— INSTRUCTIONS TO FOLLOW —
Turn every line of the material below into a numbered list, leaving out any blank lines.

[Items listed in the dataset]

================================

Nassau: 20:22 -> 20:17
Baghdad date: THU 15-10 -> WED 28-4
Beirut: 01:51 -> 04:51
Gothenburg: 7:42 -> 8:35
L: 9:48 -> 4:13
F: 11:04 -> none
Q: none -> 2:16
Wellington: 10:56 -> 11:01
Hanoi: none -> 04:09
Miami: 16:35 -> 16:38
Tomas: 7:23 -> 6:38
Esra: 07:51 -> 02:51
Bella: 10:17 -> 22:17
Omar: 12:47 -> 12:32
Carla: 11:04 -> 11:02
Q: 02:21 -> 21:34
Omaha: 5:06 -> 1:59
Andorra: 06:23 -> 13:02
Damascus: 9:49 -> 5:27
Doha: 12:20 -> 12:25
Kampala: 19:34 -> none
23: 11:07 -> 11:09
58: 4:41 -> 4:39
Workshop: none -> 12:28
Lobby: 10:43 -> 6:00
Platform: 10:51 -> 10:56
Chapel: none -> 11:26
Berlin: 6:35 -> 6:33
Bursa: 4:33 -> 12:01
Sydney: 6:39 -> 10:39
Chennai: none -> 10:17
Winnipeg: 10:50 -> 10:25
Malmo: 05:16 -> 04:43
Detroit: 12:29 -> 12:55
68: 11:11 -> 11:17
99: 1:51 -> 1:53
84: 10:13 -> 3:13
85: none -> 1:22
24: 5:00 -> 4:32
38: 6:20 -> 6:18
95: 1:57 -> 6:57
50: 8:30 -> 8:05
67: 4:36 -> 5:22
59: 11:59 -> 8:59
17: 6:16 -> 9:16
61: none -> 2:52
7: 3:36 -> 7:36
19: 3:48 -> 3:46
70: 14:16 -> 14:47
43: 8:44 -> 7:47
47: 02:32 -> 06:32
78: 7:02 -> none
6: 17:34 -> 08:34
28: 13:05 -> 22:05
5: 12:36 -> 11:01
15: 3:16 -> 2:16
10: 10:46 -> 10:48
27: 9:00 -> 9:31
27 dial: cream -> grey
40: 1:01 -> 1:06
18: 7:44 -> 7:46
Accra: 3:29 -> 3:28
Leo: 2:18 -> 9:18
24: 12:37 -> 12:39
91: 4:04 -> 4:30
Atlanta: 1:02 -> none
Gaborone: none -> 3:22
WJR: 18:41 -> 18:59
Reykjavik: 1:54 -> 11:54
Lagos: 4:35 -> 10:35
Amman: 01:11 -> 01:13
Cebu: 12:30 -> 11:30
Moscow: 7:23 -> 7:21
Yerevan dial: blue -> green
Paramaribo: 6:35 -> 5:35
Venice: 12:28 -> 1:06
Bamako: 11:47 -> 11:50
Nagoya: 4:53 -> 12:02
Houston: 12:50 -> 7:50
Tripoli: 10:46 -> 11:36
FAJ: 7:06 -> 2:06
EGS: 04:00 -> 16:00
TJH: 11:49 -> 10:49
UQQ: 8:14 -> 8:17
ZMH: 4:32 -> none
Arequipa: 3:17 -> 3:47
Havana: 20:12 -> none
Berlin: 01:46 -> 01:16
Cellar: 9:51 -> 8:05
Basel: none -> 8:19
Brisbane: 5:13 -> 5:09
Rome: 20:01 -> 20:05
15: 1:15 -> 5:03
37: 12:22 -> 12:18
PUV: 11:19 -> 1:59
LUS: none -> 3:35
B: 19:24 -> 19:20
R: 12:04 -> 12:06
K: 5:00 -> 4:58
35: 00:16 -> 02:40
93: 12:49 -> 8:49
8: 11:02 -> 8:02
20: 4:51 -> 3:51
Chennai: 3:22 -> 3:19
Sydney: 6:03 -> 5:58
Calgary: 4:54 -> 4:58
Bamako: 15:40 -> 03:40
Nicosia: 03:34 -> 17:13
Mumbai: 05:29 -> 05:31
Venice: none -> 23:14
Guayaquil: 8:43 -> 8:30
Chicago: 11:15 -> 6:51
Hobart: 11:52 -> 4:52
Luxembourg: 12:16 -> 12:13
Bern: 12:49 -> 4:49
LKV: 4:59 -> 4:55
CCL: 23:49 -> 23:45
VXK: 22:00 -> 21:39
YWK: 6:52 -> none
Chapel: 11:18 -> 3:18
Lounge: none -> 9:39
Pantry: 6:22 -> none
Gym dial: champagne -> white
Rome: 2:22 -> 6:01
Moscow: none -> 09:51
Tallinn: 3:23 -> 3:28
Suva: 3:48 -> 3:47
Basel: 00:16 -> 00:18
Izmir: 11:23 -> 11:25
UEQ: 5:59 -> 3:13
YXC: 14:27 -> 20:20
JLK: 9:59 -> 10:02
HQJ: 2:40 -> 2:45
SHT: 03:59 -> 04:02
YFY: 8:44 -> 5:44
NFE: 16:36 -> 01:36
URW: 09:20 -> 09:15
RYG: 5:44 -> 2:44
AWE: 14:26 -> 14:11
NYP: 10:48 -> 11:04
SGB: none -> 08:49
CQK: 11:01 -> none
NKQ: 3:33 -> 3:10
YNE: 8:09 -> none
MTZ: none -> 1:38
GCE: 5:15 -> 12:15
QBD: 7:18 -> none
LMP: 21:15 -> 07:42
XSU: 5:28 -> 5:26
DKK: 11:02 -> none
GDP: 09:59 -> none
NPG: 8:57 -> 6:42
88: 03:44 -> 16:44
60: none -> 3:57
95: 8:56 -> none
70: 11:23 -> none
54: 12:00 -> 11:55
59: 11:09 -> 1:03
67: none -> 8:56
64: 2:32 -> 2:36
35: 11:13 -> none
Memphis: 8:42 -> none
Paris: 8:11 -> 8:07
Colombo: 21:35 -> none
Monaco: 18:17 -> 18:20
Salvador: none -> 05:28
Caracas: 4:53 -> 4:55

================================

— OUTPUT OF THE EXERCISE —
1. Nassau: 20:22 -> 20:17
2. Baghdad date: THU 15-10 -> WED 28-4
3. Beirut: 01:51 -> 04:51
4. Gothenburg: 7:42 -> 8:35
5. L: 9:48 -> 4:13
6. F: 11:04 -> none
7. Q: none -> 2:16
8. Wellington: 10:56 -> 11:01
9. Hanoi: none -> 04:09
10. Miami: 16:35 -> 16:38
11. Tomas: 7:23 -> 6:38
12. Esra: 07:51 -> 02:51
13. Bella: 10:17 -> 22:17
14. Omar: 12:47 -> 12:32
15. Carla: 11:04 -> 11:02
16. Q: 02:21 -> 21:34
17. Omaha: 5:06 -> 1:59
18. Andorra: 06:23 -> 13:02
19. Damascus: 9:49 -> 5:27
20. Doha: 12:20 -> 12:25
21. Kampala: 19:34 -> none
22. 23: 11:07 -> 11:09
23. 58: 4:41 -> 4:39
24. Workshop: none -> 12:28
25. Lobby: 10:43 -> 6:00
26. Platform: 10:51 -> 10:56
27. Chapel: none -> 11:26
28. Berlin: 6:35 -> 6:33
29. Bursa: 4:33 -> 12:01
30. Sydney: 6:39 -> 10:39
31. Chennai: none -> 10:17
32. Winnipeg: 10:50 -> 10:25
33. Malmo: 05:16 -> 04:43
34. Detroit: 12:29 -> 12:55
35. 68: 11:11 -> 11:17
36. 99: 1:51 -> 1:53
37. 84: 10:13 -> 3:13
38. 85: none -> 1:22
39. 24: 5:00 -> 4:32
40. 38: 6:20 -> 6:18
41. 95: 1:57 -> 6:57
42. 50: 8:30 -> 8:05
43. 67: 4:36 -> 5:22
44. 59: 11:59 -> 8:59
45. 17: 6:16 -> 9:16
46. 61: none -> 2:52
47. 7: 3:36 -> 7:36
48. 19: 3:48 -> 3:46
49. 70: 14:16 -> 14:47
50. 43: 8:44 -> 7:47
51. 47: 02:32 -> 06:32
52. 78: 7:02 -> none
53. 6: 17:34 -> 08:34
54. 28: 13:05 -> 22:05
55. 5: 12:36 -> 11:01
56. 15: 3:16 -> 2:16
57. 10: 10:46 -> 10:48
58. 27: 9:00 -> 9:31
59. 27 dial: cream -> grey
60. 40: 1:01 -> 1:06
61. 18: 7:44 -> 7:46
62. Accra: 3:29 -> 3:28
63. Leo: 2:18 -> 9:18
64. 24: 12:37 -> 12:39
65. 91: 4:04 -> 4:30
66. Atlanta: 1:02 -> none
67. Gaborone: none -> 3:22
68. WJR: 18:41 -> 18:59
69. Reykjavik: 1:54 -> 11:54
70. Lagos: 4:35 -> 10:35
71. Amman: 01:11 -> 01:13
72. Cebu: 12:30 -> 11:30
73. Moscow: 7:23 -> 7:21
74. Yerevan dial: blue -> green
75. Paramaribo: 6:35 -> 5:35
76. Venice: 12:28 -> 1:06
77. Bamako: 11:47 -> 11:50
78. Nagoya: 4:53 -> 12:02
79. Houston: 12:50 -> 7:50
80. Tripoli: 10:46 -> 11:36
81. FAJ: 7:06 -> 2:06
82. EGS: 04:00 -> 16:00
83. TJH: 11:49 -> 10:49
84. UQQ: 8:14 -> 8:17
85. ZMH: 4:32 -> none
86. Arequipa: 3:17 -> 3:47
87. Havana: 20:12 -> none
88. Berlin: 01:46 -> 01:16
89. Cellar: 9:51 -> 8:05
90. Basel: none -> 8:19
91. Brisbane: 5:13 -> 5:09
92. Rome: 20:01 -> 20:05
93. 15: 1:15 -> 5:03
94. 37: 12:22 -> 12:18
95. PUV: 11:19 -> 1:59
96. LUS: none -> 3:35
97. B: 19:24 -> 19:20
98. R: 12:04 -> 12:06
99. K: 5:00 -> 4:58
100. 35: 00:16 -> 02:40
101. 93: 12:49 -> 8:49
102. 8: 11:02 -> 8:02
103. 20: 4:51 -> 3:51
104. Chennai: 3:22 -> 3:19
105. Sydney: 6:03 -> 5:58
106. Calgary: 4:54 -> 4:58
107. Bamako: 15:40 -> 03:40
108. Nicosia: 03:34 -> 17:13
109. Mumbai: 05:29 -> 05:31
110. Venice: none -> 23:14
111. Guayaquil: 8:43 -> 8:30
112. Chicago: 11:15 -> 6:51
113. Hobart: 11:52 -> 4:52
114. Luxembourg: 12:16 -> 12:13
115. Bern: 12:49 -> 4:49
116. LKV: 4:59 -> 4:55
117. CCL: 23:49 -> 23:45
118. VXK: 22:00 -> 21:39
119. YWK: 6:52 -> none
120. Chapel: 11:18 -> 3:18
121. Lounge: none -> 9:39
122. Pantry: 6:22 -> none
123. Gym dial: champagne -> white
124. Rome: 2:22 -> 6:01
125. Moscow: none -> 09:51
126. Tallinn: 3:23 -> 3:28
127. Suva: 3:48 -> 3:47
128. Basel: 00:16 -> 00:18
129. Izmir: 11:23 -> 11:25
130. UEQ: 5:59 -> 3:13
131. YXC: 14:27 -> 20:20
132. JLK: 9:59 -> 10:02
133. HQJ: 2:40 -> 2:45
134. SHT: 03:59 -> 04:02
135. YFY: 8:44 -> 5:44
136. NFE: 16:36 -> 01:36
137. URW: 09:20 -> 09:15
138. RYG: 5:44 -> 2:44
139. AWE: 14:26 -> 14:11
140. NYP: 10:48 -> 11:04
141. SGB: none -> 08:49
142. CQK: 11:01 -> none
143. NKQ: 3:33 -> 3:10
144. YNE: 8:09 -> none
145. MTZ: none -> 1:38
146. GCE: 5:15 -> 12:15
147. QBD: 7:18 -> none
148. LMP: 21:15 -> 07:42
149. XSU: 5:28 -> 5:26
150. DKK: 11:02 -> none
151. GDP: 09:59 -> none
152. NPG: 8:57 -> 6:42
153. 88: 03:44 -> 16:44
154. 60: none -> 3:57
155. 95: 8:56 -> none
156. 70: 11:23 -> none
157. 54: 12:00 -> 11:55
158. 59: 11:09 -> 1:03
159. 67: none -> 8:56
160. 64: 2:32 -> 2:36
161. 35: 11:13 -> none
162. Memphis: 8:42 -> none
163. Paris: 8:11 -> 8:07
164. Colombo: 21:35 -> none
165. Monaco: 18:17 -> 18:20
166. Salvador: none -> 05:28
167. Caracas: 4:53 -> 4:55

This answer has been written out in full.